• **EXERCISE DESCRIPTION**: When a line contains the string "camera", it counts once; give the total of such lines in the entries below and nothing else.

• **DATA IN THIS EXERCISE**:
####################
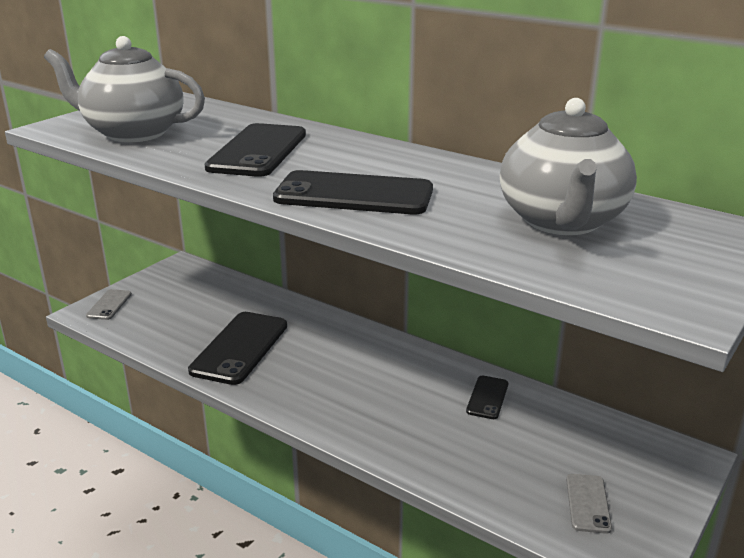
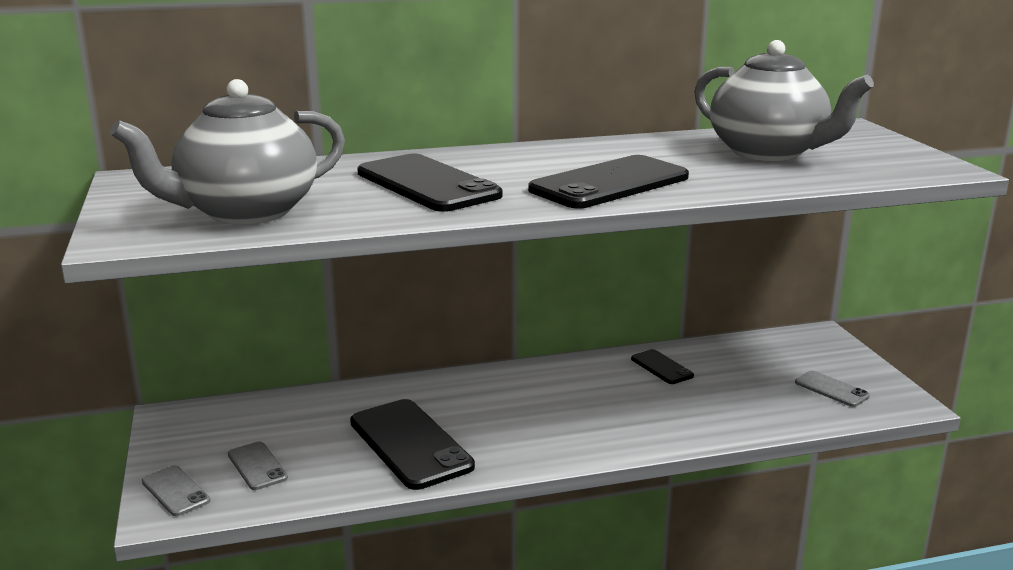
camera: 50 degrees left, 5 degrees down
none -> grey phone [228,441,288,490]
####################
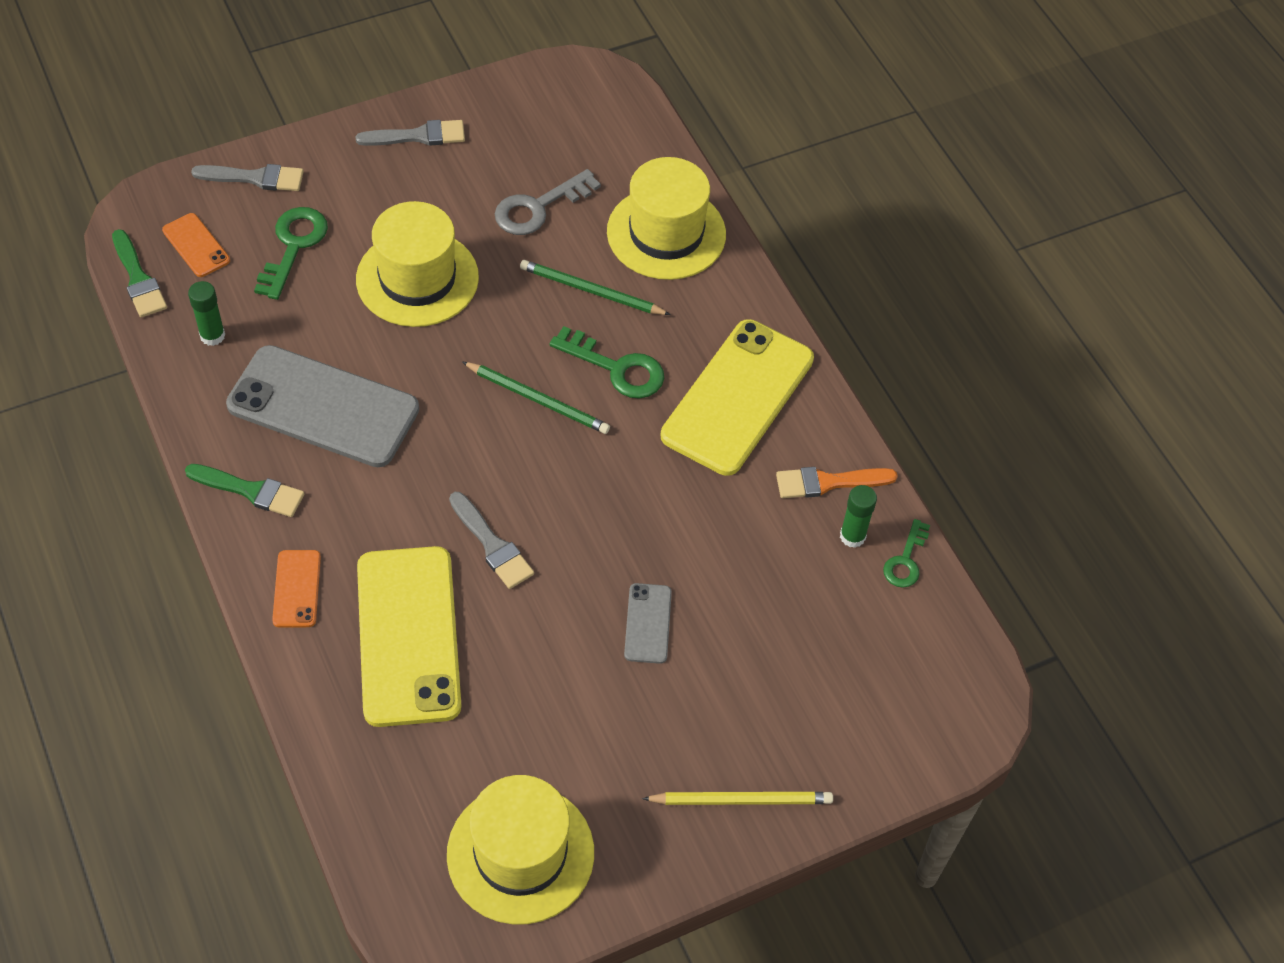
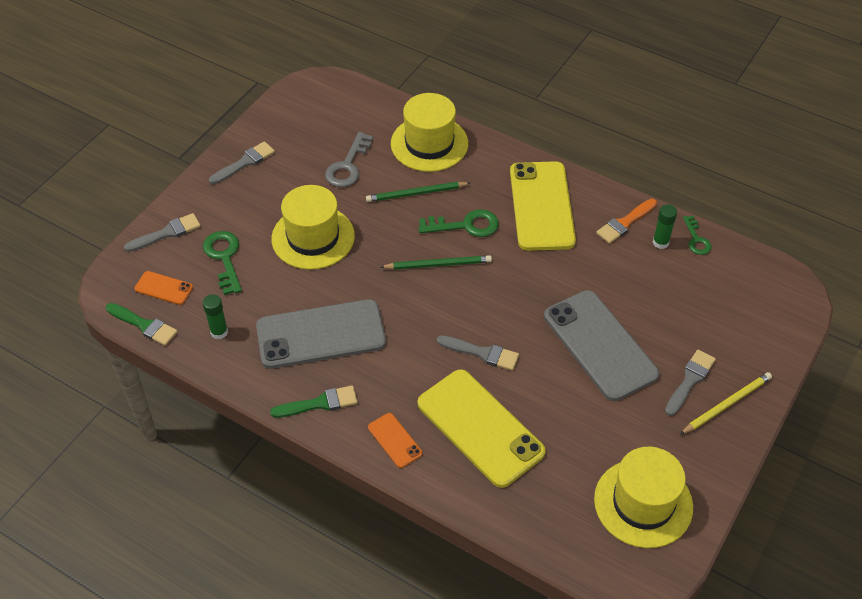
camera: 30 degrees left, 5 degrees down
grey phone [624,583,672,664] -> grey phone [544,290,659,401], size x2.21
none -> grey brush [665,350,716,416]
####################
• **TASK SOLUTION**: 2